■ **Collection entries**
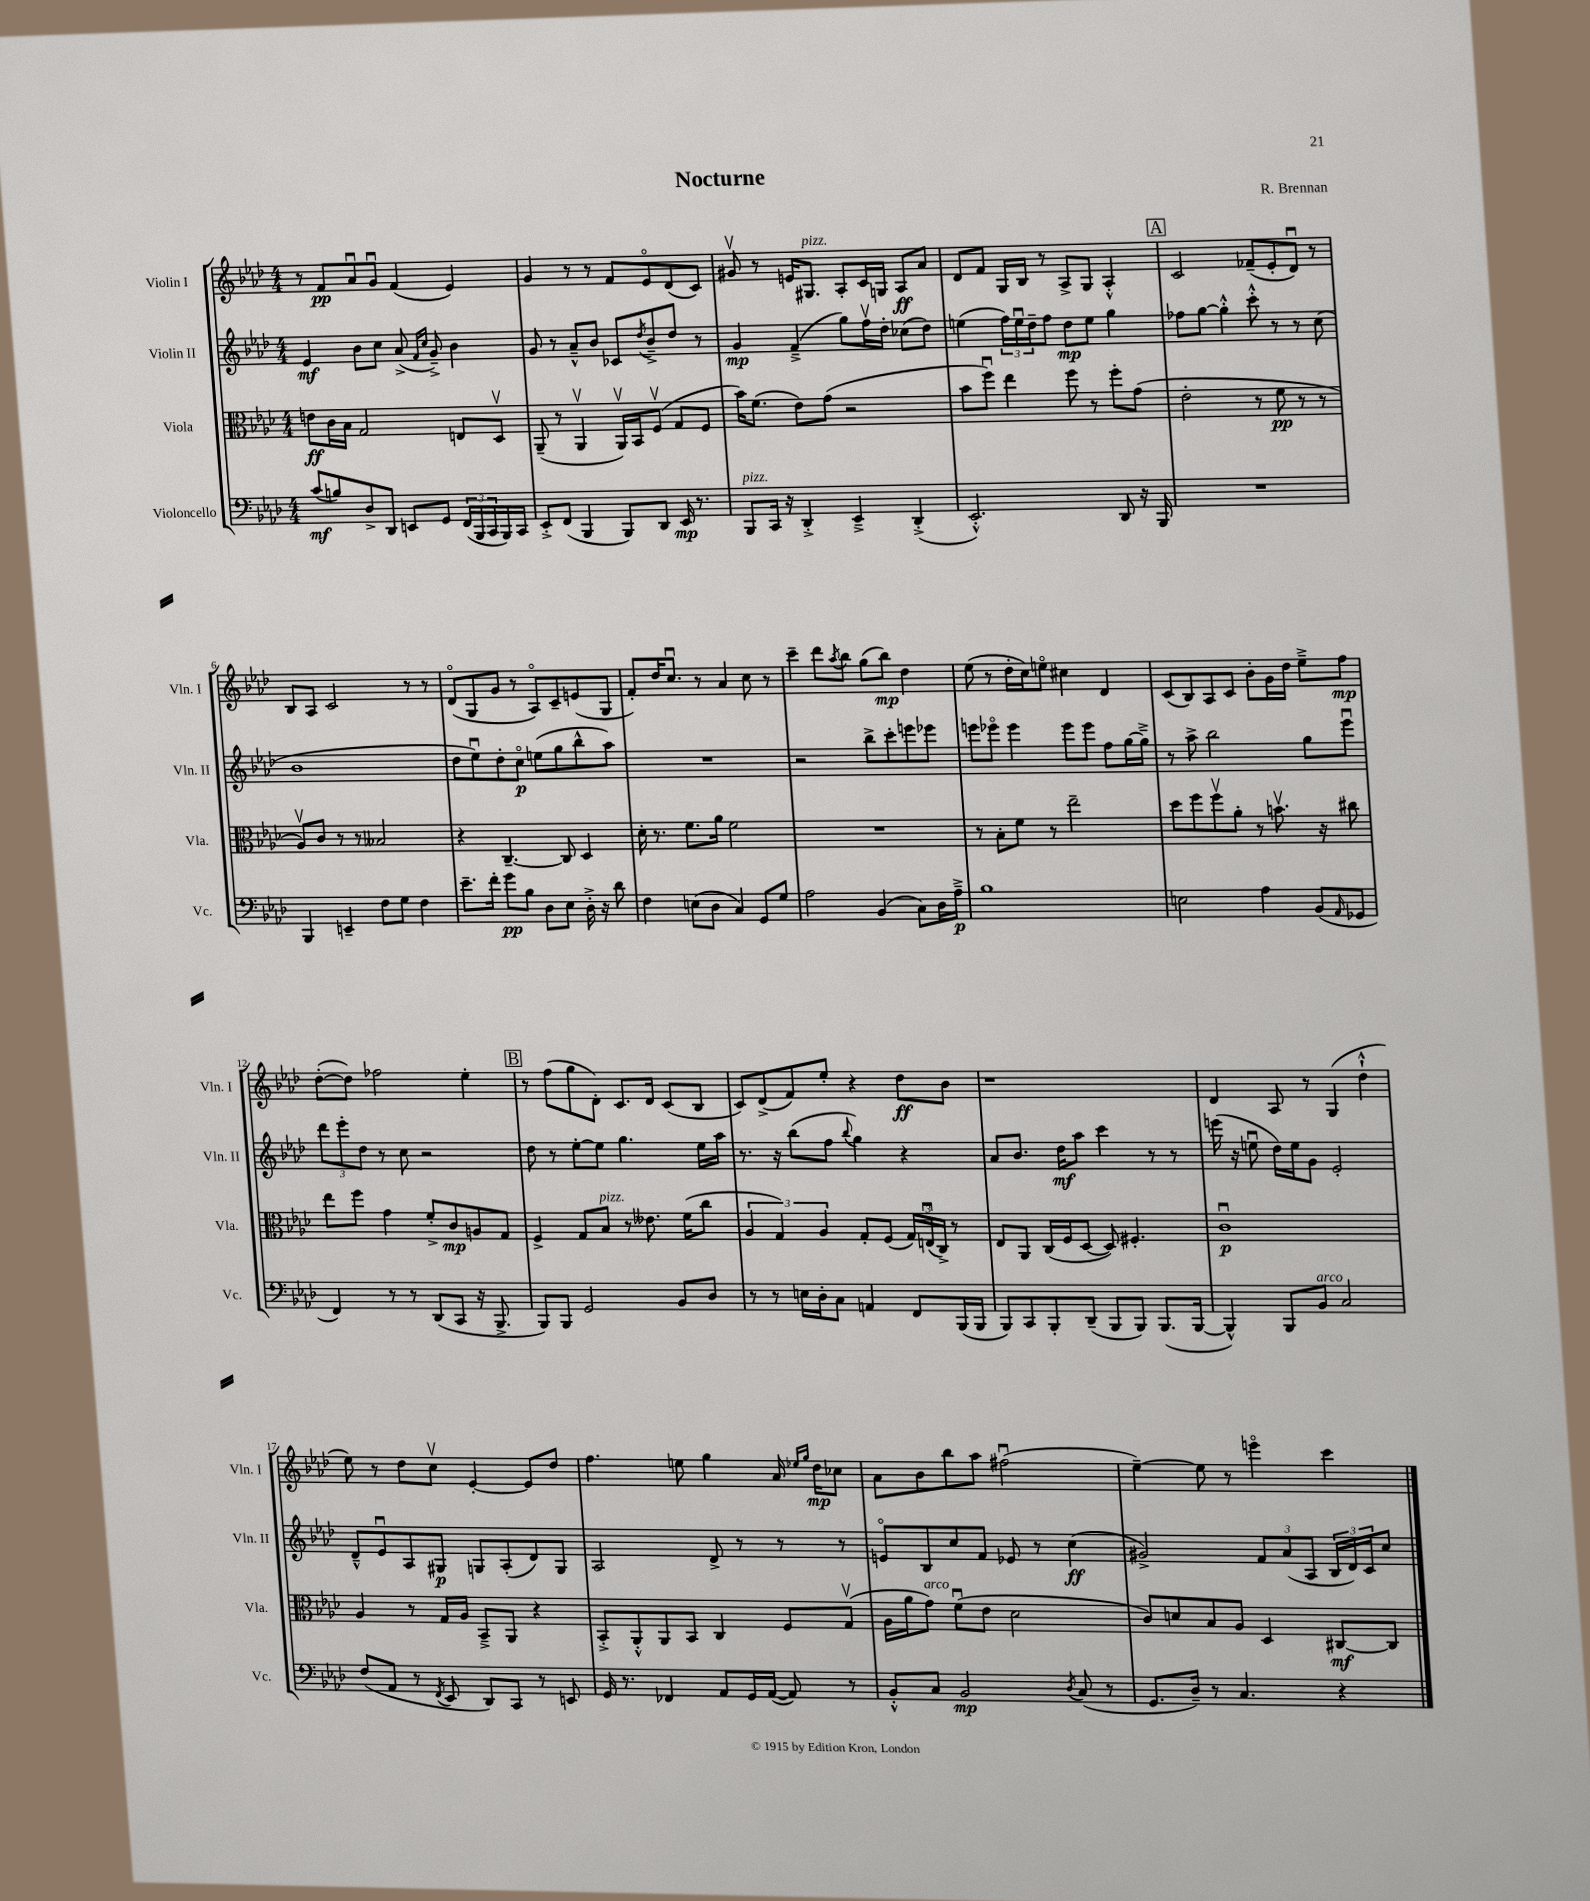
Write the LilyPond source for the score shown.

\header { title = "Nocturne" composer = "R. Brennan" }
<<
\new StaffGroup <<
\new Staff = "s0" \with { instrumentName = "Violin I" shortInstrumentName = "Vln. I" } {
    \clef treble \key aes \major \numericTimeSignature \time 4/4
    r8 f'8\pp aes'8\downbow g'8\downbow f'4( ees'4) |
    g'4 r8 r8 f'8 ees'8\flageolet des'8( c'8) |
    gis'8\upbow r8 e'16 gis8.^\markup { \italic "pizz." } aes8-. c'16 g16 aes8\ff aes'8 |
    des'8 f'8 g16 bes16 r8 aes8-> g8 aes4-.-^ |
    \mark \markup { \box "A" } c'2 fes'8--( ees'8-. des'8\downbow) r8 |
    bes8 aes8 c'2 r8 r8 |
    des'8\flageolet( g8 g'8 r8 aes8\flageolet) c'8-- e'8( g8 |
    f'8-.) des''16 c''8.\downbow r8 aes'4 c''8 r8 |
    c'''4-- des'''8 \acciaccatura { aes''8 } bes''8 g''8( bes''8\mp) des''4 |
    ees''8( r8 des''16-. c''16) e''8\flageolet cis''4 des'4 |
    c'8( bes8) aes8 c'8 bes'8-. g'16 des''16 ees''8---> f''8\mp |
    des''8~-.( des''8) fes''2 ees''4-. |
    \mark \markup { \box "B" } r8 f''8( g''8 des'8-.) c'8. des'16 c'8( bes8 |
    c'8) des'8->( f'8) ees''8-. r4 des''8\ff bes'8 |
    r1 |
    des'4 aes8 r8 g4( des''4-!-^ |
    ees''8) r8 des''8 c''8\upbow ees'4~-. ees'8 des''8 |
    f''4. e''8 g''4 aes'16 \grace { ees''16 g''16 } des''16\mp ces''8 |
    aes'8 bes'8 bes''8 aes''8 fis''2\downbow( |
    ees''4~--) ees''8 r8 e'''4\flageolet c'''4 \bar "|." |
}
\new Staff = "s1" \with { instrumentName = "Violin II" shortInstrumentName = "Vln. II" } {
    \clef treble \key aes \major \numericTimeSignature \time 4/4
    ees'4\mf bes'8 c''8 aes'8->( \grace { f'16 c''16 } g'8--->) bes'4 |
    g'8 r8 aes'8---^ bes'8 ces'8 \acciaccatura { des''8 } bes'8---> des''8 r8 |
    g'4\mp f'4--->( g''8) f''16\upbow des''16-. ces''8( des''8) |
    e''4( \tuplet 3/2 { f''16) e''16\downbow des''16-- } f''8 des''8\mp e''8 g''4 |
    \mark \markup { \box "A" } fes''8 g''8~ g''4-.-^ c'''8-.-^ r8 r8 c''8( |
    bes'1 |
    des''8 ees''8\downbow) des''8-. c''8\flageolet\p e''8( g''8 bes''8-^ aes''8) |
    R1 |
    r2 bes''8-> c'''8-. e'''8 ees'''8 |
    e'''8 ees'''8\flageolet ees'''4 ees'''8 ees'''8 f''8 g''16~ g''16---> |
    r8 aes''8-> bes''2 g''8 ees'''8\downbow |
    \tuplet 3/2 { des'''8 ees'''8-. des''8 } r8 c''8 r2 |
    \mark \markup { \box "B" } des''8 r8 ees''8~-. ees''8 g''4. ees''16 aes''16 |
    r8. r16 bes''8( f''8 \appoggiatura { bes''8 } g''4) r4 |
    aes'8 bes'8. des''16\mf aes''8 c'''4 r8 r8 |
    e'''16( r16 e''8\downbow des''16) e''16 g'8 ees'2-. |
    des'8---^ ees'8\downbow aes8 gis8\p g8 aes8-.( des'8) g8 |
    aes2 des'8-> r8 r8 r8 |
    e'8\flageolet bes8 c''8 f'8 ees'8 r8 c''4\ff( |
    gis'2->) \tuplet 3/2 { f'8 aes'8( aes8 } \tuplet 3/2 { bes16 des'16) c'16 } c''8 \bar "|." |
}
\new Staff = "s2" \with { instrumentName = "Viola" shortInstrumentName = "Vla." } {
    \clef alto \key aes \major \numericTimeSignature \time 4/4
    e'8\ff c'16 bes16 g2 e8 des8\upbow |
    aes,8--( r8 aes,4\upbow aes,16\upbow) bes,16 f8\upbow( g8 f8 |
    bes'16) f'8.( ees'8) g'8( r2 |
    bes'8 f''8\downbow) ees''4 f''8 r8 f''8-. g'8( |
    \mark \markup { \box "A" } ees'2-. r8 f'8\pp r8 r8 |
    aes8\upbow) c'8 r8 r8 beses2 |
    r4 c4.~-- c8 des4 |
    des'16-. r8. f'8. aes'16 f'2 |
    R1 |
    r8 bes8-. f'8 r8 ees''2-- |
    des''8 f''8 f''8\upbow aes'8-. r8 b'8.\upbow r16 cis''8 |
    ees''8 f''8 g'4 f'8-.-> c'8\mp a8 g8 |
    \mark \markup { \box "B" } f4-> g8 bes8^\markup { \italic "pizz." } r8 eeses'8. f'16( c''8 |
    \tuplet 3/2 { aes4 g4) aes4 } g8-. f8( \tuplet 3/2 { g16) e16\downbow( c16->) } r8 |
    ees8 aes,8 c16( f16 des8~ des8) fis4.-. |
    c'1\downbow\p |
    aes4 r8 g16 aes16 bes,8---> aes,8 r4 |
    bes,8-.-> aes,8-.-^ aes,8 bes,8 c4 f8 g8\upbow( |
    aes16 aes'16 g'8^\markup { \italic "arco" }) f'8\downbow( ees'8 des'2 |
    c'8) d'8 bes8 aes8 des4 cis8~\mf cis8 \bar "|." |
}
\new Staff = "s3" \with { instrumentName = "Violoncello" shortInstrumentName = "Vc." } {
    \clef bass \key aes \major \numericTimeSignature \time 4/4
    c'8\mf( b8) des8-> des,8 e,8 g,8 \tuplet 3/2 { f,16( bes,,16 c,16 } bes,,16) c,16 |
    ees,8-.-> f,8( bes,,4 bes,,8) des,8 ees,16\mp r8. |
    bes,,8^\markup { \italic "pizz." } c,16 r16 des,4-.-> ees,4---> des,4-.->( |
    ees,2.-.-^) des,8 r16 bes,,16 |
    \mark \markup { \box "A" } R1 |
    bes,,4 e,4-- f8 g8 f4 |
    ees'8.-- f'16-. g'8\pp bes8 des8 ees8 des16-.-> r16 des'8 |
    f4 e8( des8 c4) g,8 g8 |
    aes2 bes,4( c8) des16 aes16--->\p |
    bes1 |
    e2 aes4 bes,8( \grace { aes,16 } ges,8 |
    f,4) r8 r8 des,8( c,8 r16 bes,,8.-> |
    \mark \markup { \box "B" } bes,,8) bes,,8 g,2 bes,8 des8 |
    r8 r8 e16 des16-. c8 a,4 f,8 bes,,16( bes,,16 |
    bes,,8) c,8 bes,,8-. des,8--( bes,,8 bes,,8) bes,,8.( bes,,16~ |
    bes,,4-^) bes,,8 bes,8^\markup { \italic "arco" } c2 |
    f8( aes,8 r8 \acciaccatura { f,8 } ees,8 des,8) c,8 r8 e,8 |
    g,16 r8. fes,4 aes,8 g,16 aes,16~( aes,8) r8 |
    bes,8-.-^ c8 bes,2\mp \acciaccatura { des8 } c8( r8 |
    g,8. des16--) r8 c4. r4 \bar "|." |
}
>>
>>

■ **Exercise**
List every line of the material above that contains the string "major".

■ **Full response**
    \clef treble \key aes \major \numericTimeSignature \time 4/4
    \clef treble \key aes \major \numericTimeSignature \time 4/4
    \clef alto \key aes \major \numericTimeSignature \time 4/4
    \clef bass \key aes \major \numericTimeSignature \time 4/4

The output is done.